§ Task statement
An exact copy of all the data is required, with pictures left out.

§ Source material
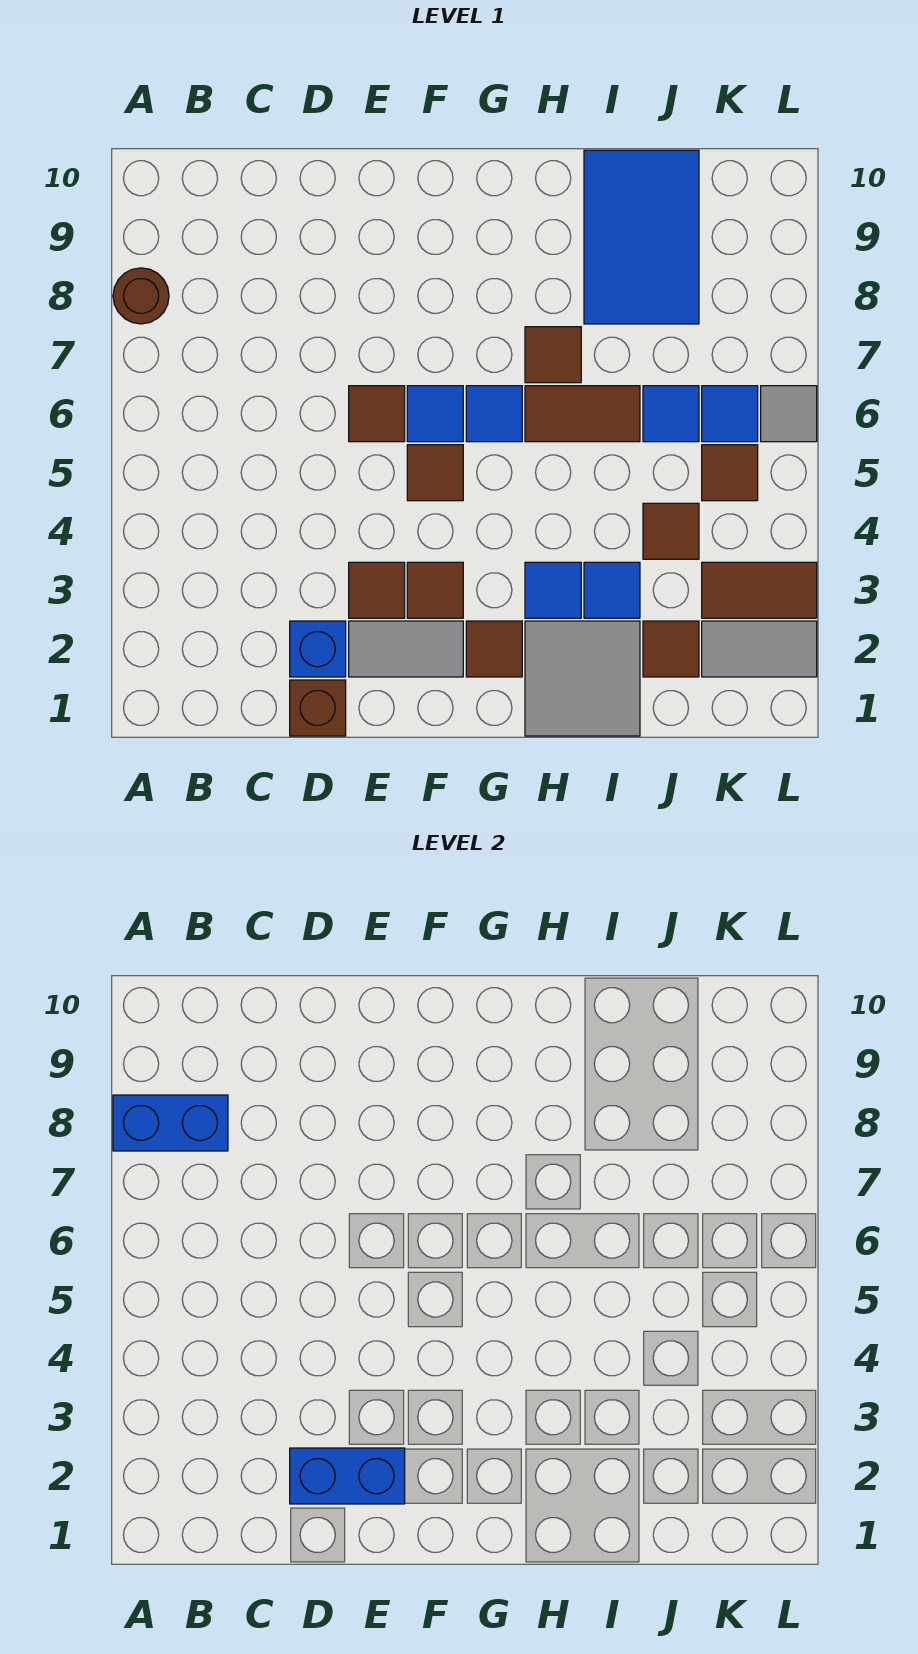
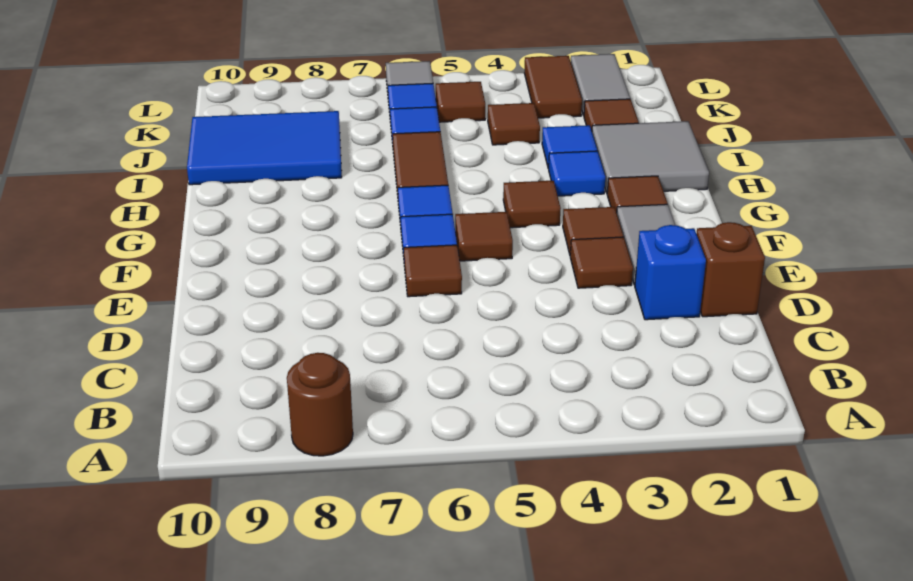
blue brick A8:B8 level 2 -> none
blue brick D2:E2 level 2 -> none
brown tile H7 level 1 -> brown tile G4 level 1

§ Exercise answer
blue brick A8:B8 level 2 -> none
blue brick D2:E2 level 2 -> none
brown tile H7 level 1 -> brown tile G4 level 1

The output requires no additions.